_Task statement_
In the data below, find the line containing "none -> purple round brick J12:K13 level 1" and the line containing "none -> purple brick L10:L11 level 2", then reproduce them and every line between, exactly. Omit pictures.

_Supplied entries_
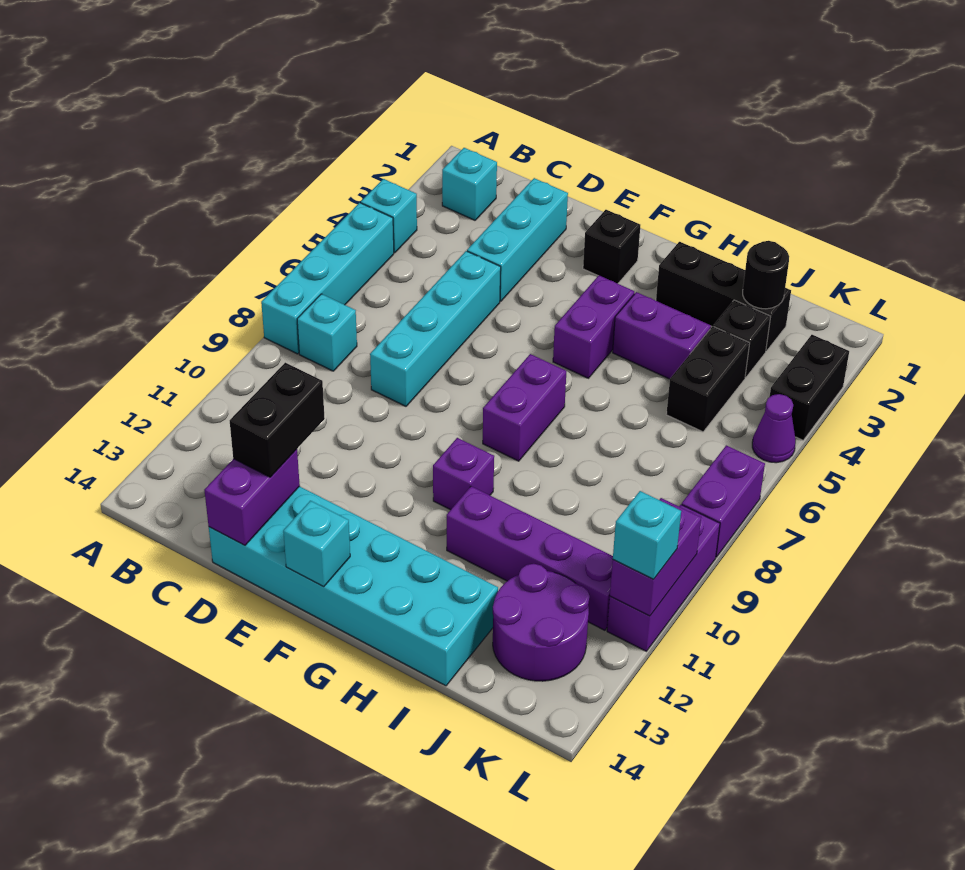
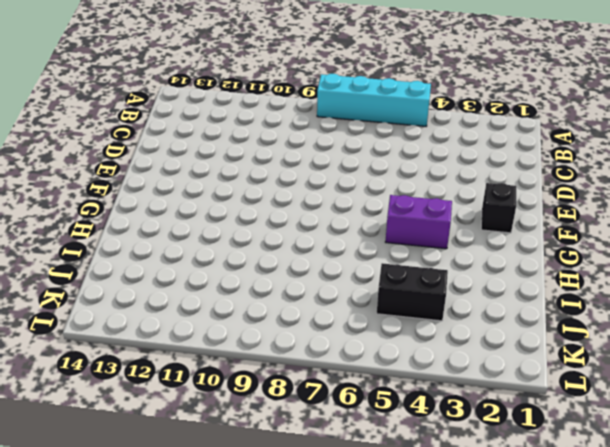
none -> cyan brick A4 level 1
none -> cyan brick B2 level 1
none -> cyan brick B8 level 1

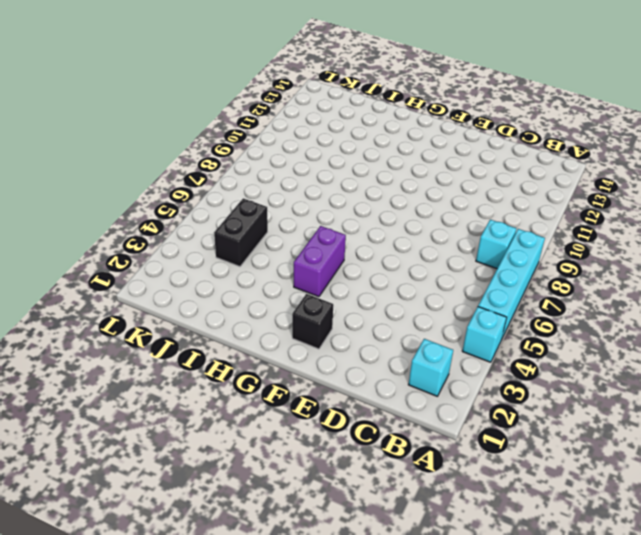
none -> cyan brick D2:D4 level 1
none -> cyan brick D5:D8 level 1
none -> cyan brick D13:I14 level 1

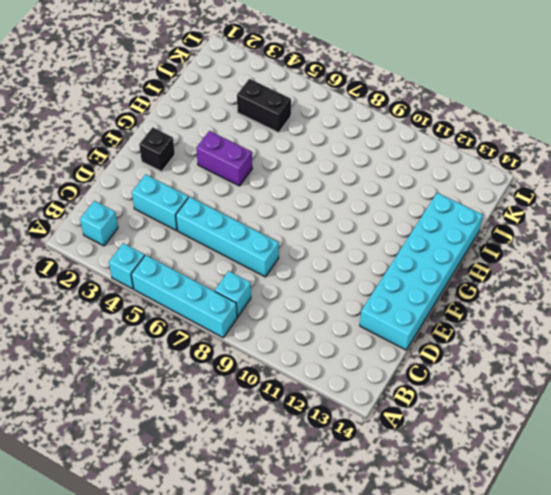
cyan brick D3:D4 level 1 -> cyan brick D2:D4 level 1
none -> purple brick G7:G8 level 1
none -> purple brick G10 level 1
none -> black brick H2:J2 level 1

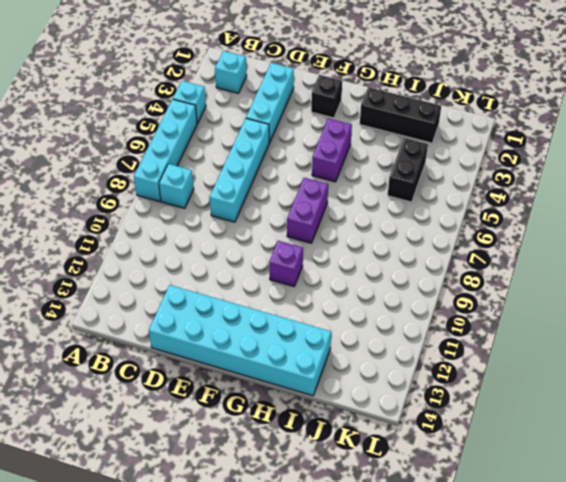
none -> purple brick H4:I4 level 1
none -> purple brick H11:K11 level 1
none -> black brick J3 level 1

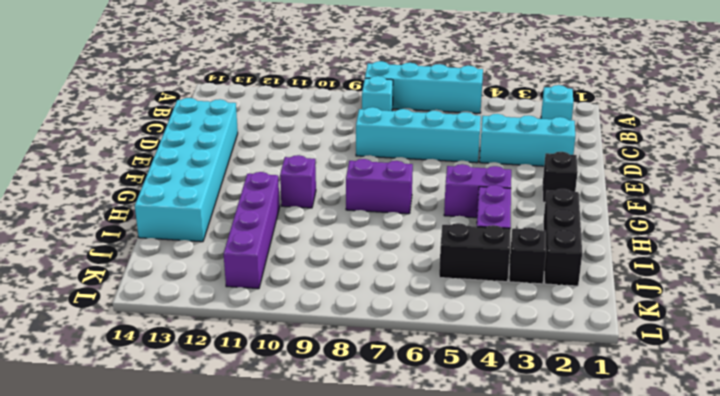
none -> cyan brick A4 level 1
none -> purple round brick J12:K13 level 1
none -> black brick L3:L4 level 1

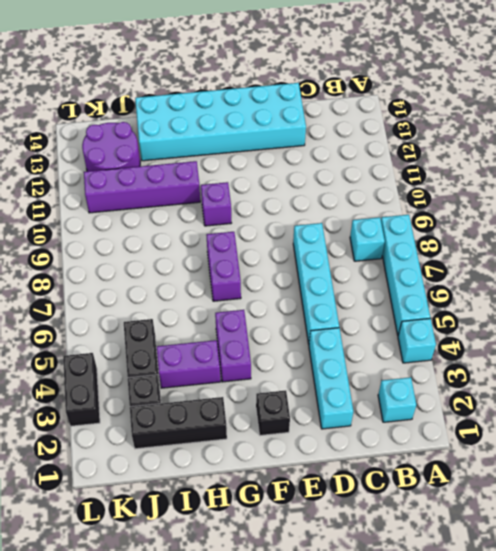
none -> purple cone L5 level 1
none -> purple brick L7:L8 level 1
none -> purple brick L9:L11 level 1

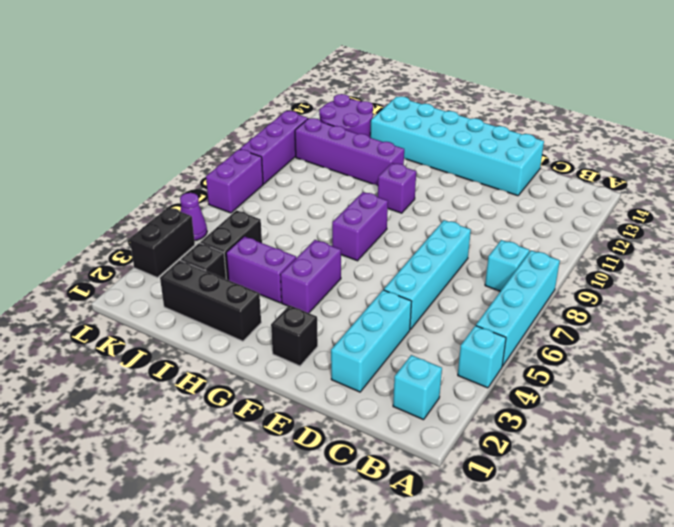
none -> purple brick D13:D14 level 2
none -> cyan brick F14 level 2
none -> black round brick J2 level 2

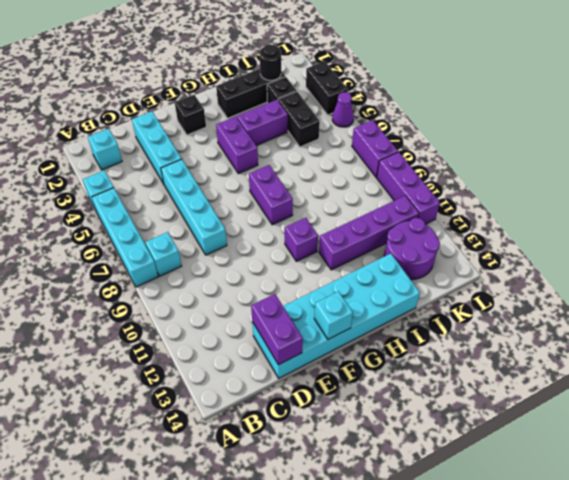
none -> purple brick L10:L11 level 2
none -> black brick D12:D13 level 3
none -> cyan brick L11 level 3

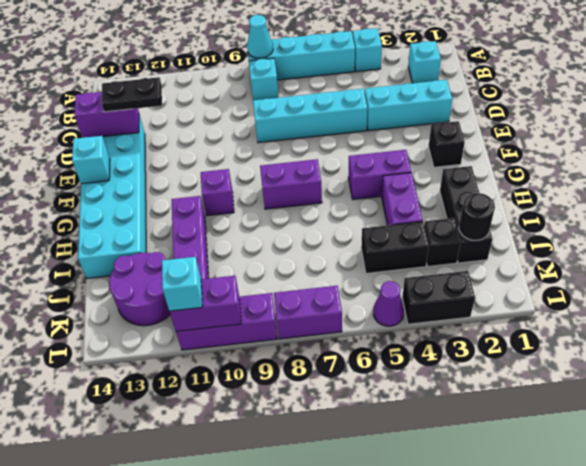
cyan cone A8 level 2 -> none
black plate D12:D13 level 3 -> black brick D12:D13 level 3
==
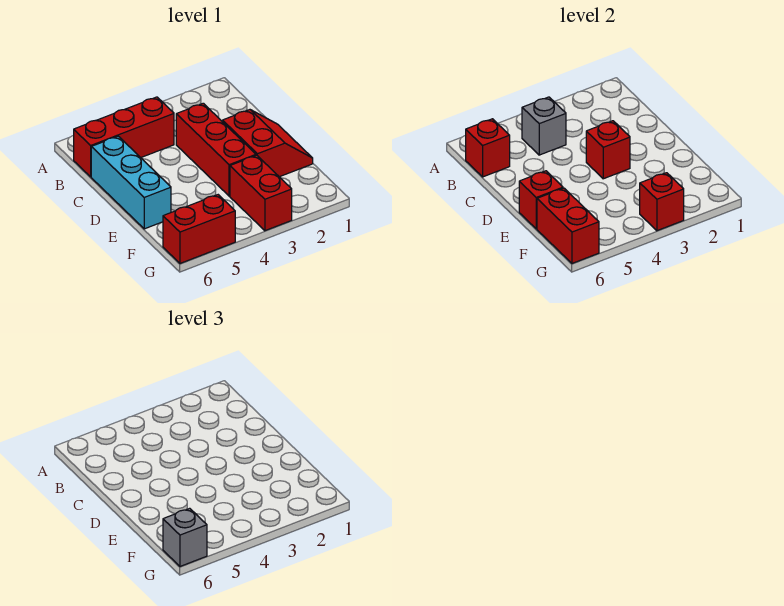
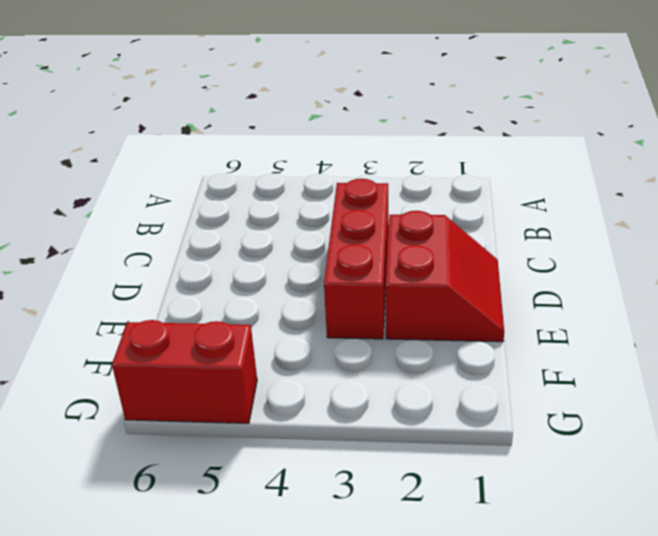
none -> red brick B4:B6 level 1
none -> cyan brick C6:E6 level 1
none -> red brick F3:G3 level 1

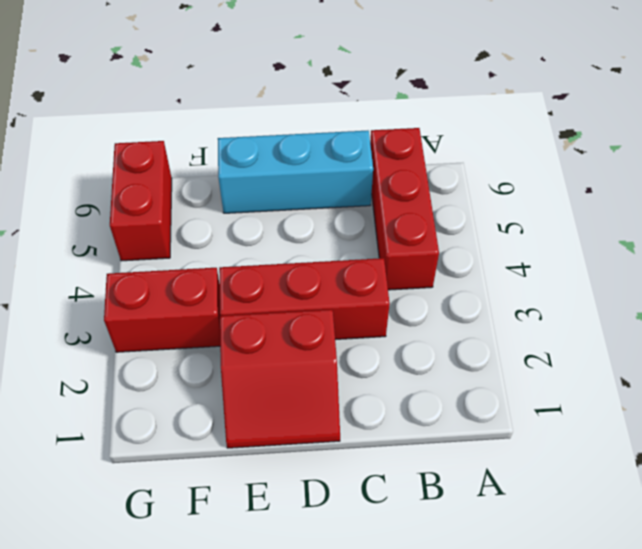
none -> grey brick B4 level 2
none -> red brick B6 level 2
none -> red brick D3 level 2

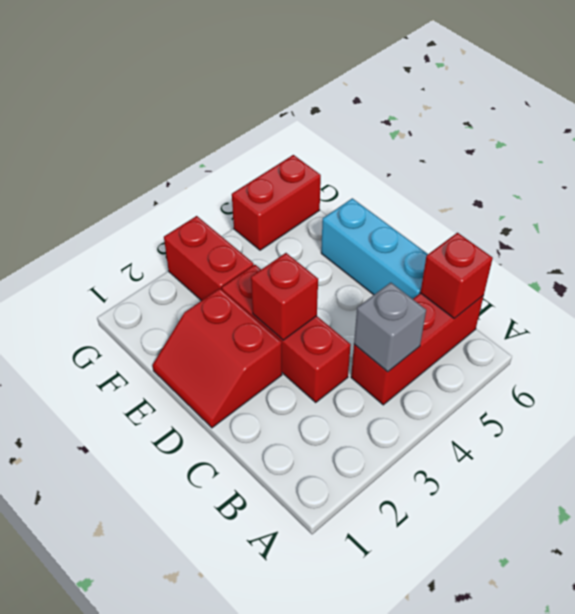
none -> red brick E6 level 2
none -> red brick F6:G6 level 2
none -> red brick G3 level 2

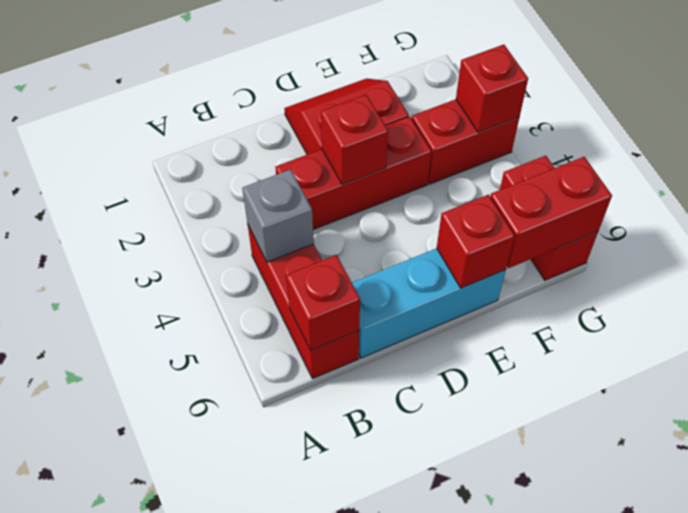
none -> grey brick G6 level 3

_Written response_
none -> purple round brick J12:K13 level 1
none -> black brick L3:L4 level 1

none -> purple cone L5 level 1
none -> purple brick L7:L8 level 1
none -> purple brick L9:L11 level 1

none -> purple brick D13:D14 level 2
none -> cyan brick F14 level 2
none -> black round brick J2 level 2

none -> purple brick L10:L11 level 2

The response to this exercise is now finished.